* _WHAT YOU WILL DO_
Omitting the pictures, output all of the records precisely as written.

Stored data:
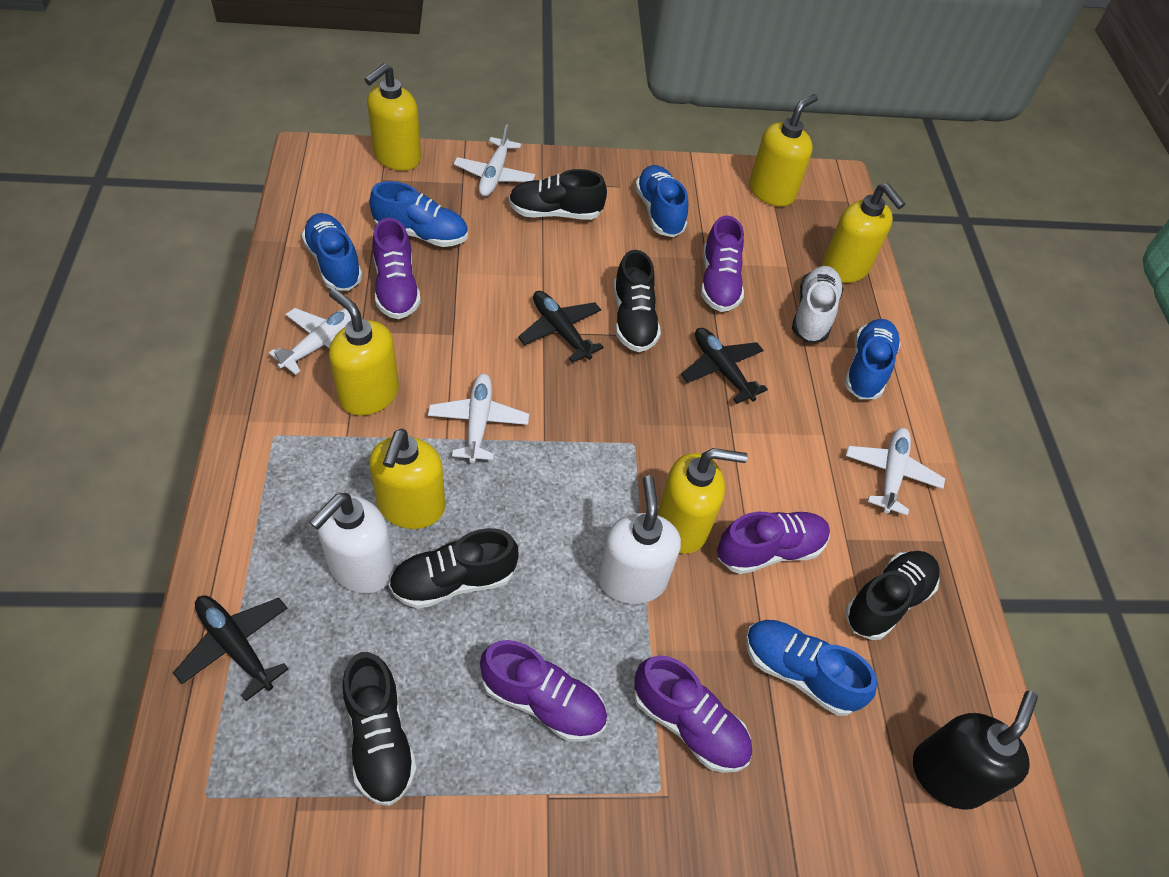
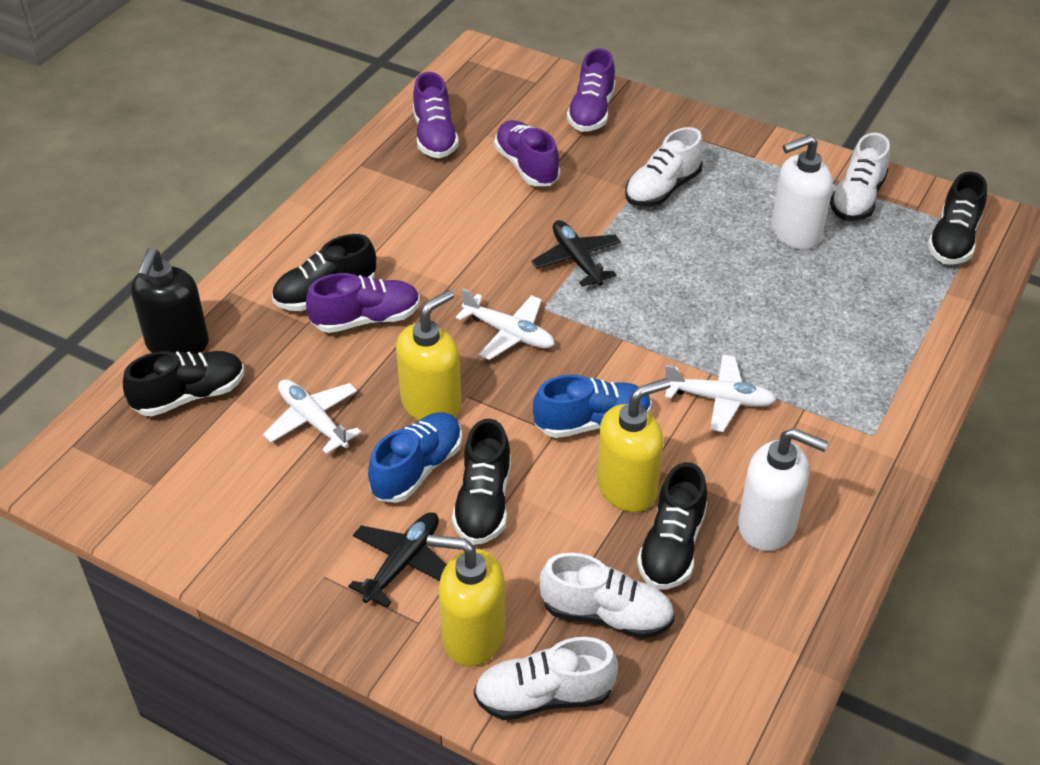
black plane: 3 -> 2
blue shoe: 5 -> 2
purple shoe: 5 -> 4
white plane: 4 -> 3
white shoe: 1 -> 4
yellow soap dispenser: 6 -> 3

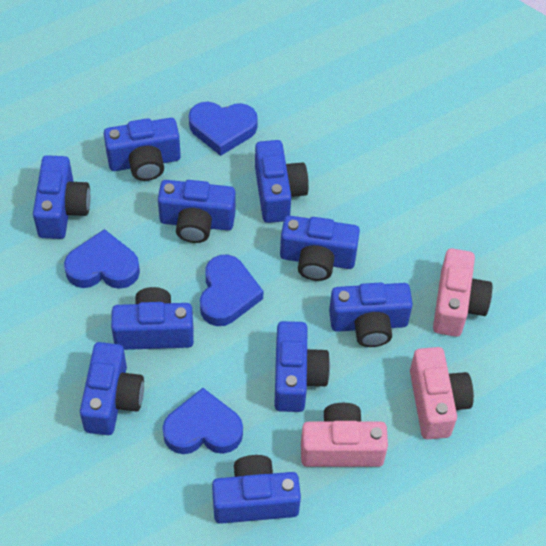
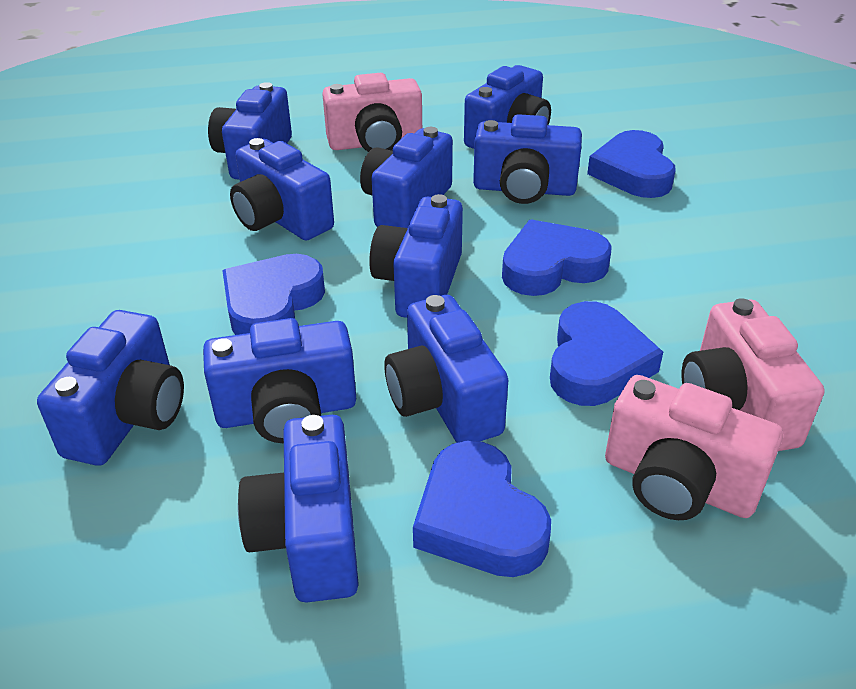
blue heart: 4 -> 5

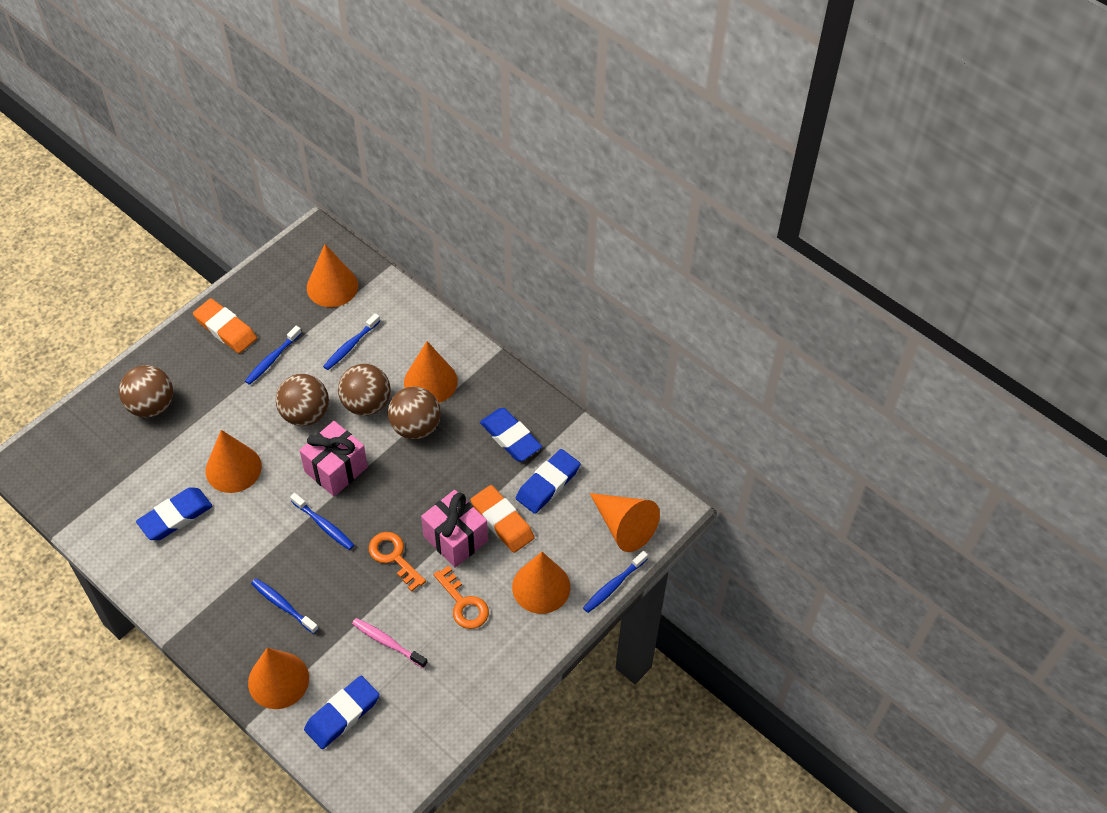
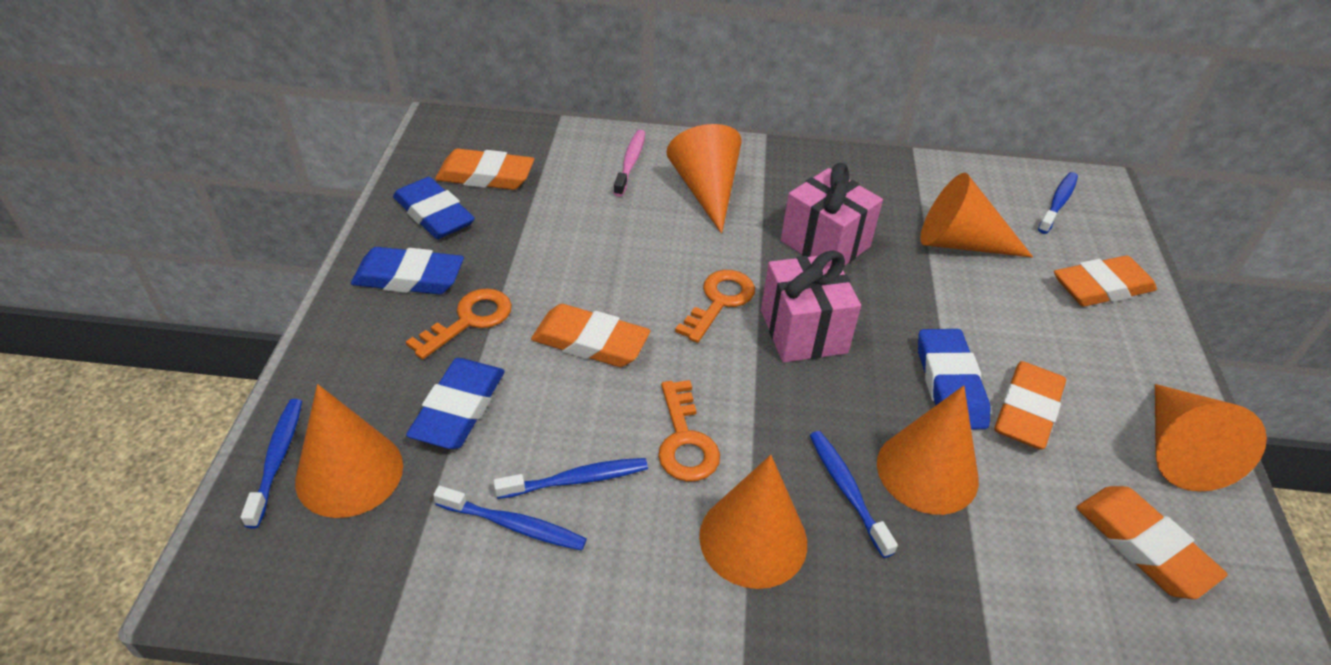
brown ball: 4 -> 0
orange eraser: 2 -> 5
orange key: 2 -> 3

* _ANSWER FOR THIS EXERCISE_
black plane: 3 -> 2
blue shoe: 5 -> 2
purple shoe: 5 -> 4
white plane: 4 -> 3
white shoe: 1 -> 4
yellow soap dispenser: 6 -> 3

blue heart: 4 -> 5

brown ball: 4 -> 0
orange eraser: 2 -> 5
orange key: 2 -> 3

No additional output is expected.